Work to be completed.
Reproduce every one of the following items line for line, omitting the pictures.

Extracted data entries.
########################################

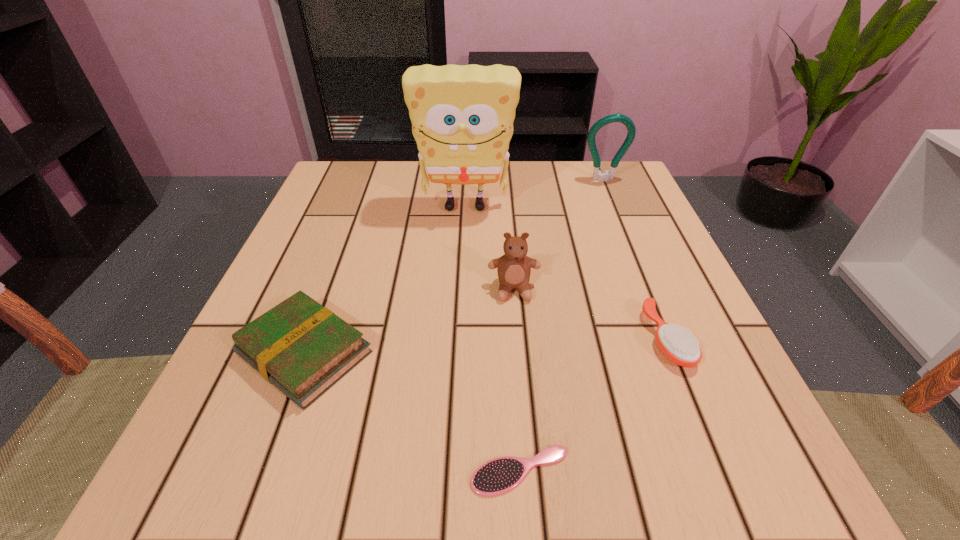
You are a GUI agent. You are given a task and a screenshot of the screen. Output one action in this format:
    pyautogui.click(x=<x>, y=<y>)
    Task: Click on the vacant space in between the leftmost object and the third tallest object
    The image size is (960, 540).
    Given the screenshot: What is the action you would take?
    pyautogui.click(x=409, y=321)

Locate an element on the screen. The image size is (960, 540). empty location between the nearer hairbrush and the teddy bear is located at coordinates (516, 380).

This screenshot has height=540, width=960. I want to click on empty space between the shortest object and the leftmost object, so click(413, 412).

This screenshot has width=960, height=540. Find the location of `vacant area that lies between the leftmost object and the teddy bear`. vacant area that lies between the leftmost object and the teddy bear is located at coordinates (409, 321).

This screenshot has height=540, width=960. Find the location of `free spot between the book and the second farthest object`. free spot between the book and the second farthest object is located at coordinates (385, 280).

Where is `free space between the third farthest object and the shorter hairbrush`? The image size is (960, 540). free space between the third farthest object and the shorter hairbrush is located at coordinates (516, 380).

Identify the location of unoccupied area between the sponge and the nearest object. The width and height of the screenshot is (960, 540). (492, 339).

You are a GUI agent. You are given a task and a screenshot of the screen. Output one action in this format:
    pyautogui.click(x=<x>, y=<y>)
    Task: Click on the vacant point located between the tallest object and the third farthest object
    
    Given the screenshot: What is the action you would take?
    pyautogui.click(x=490, y=247)

Identify the location of vacant region between the fourth shortest object and the farthest object. The height and width of the screenshot is (540, 960). (559, 234).

Identify the location of free spot between the second farthest object and the leftmost object. (385, 280).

########################################

Finished task.
You are a GUI agent. You are given a task and a screenshot of the screen. Output one action in this format:
    pyautogui.click(x=<x>, y=<y>)
    Task: Click on the vacant space in between the leftmost object and the third tallest object
    The image size is (960, 540).
    Given the screenshot: What is the action you would take?
    pyautogui.click(x=409, y=321)

Locate an element on the screen. The image size is (960, 540). empty location between the nearer hairbrush and the teddy bear is located at coordinates (516, 380).

This screenshot has height=540, width=960. I want to click on empty space between the shortest object and the leftmost object, so click(413, 412).

This screenshot has width=960, height=540. Find the location of `vacant area that lies between the leftmost object and the teddy bear`. vacant area that lies between the leftmost object and the teddy bear is located at coordinates (409, 321).

This screenshot has height=540, width=960. Find the location of `free spot between the book and the second farthest object`. free spot between the book and the second farthest object is located at coordinates (385, 280).

Where is `free space between the third farthest object and the shorter hairbrush`? The image size is (960, 540). free space between the third farthest object and the shorter hairbrush is located at coordinates (516, 380).

Identify the location of unoccupied area between the sponge and the nearest object. The width and height of the screenshot is (960, 540). (492, 339).

You are a GUI agent. You are given a task and a screenshot of the screen. Output one action in this format:
    pyautogui.click(x=<x>, y=<y>)
    Task: Click on the vacant point located between the tallest object and the third farthest object
    
    Given the screenshot: What is the action you would take?
    pyautogui.click(x=490, y=247)

Identify the location of vacant region between the fourth shortest object and the farthest object. The height and width of the screenshot is (540, 960). (559, 234).

Identify the location of free spot between the second farthest object and the leftmost object. (385, 280).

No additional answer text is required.